__EXERCISE PROMPT__
Ignoring every picture, transcribe the data in full as it stands.

__DATASET SECTION__
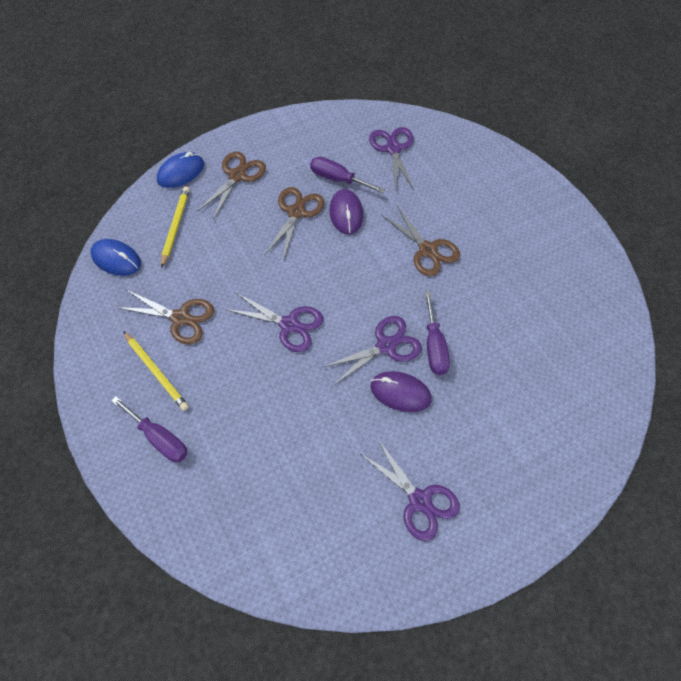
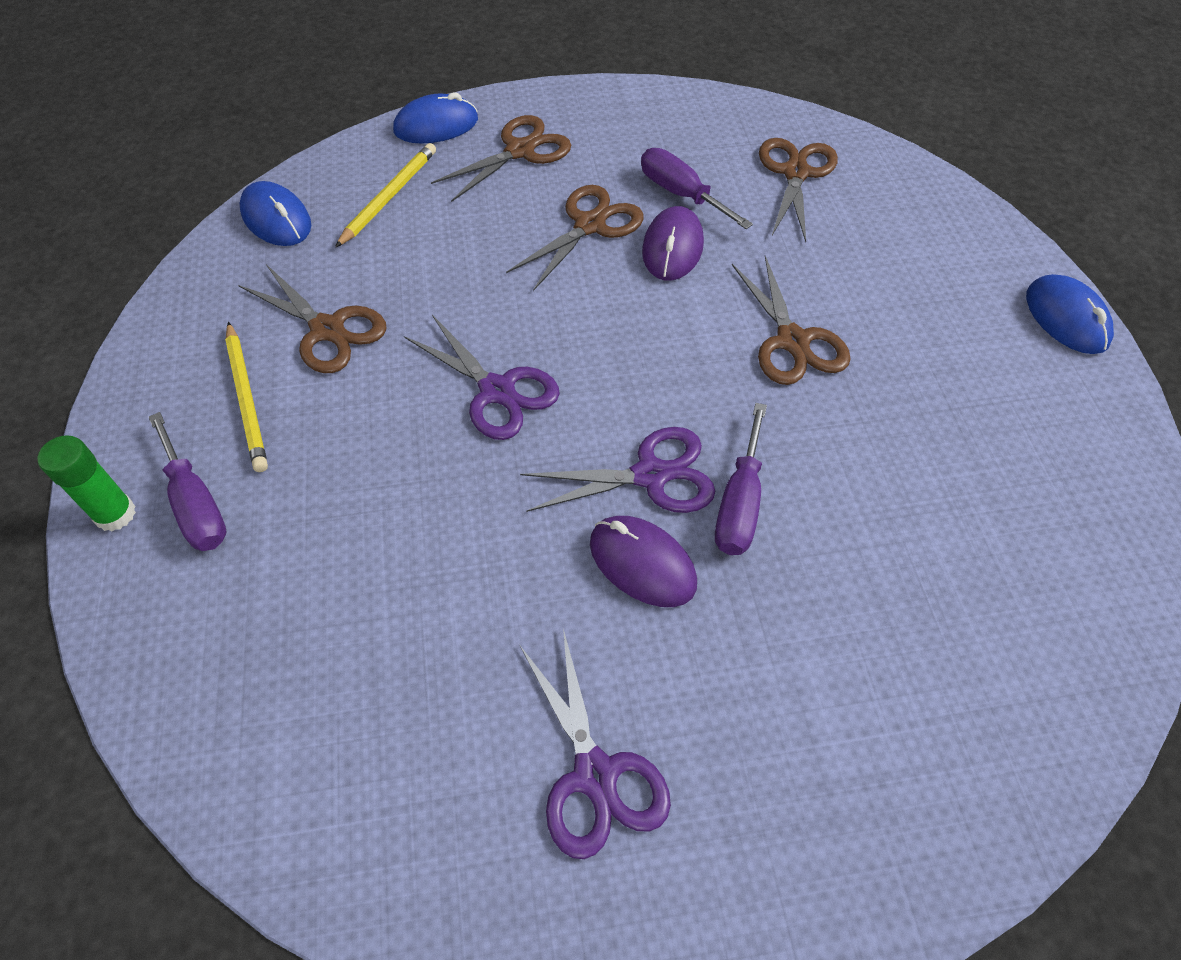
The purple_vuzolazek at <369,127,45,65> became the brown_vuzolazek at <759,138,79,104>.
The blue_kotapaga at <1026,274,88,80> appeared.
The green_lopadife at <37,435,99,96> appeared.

__RESPONSE BELOW__
The purple_vuzolazek at <369,127,45,65> became the brown_vuzolazek at <759,138,79,104>.
The blue_kotapaga at <1026,274,88,80> appeared.
The green_lopadife at <37,435,99,96> appeared.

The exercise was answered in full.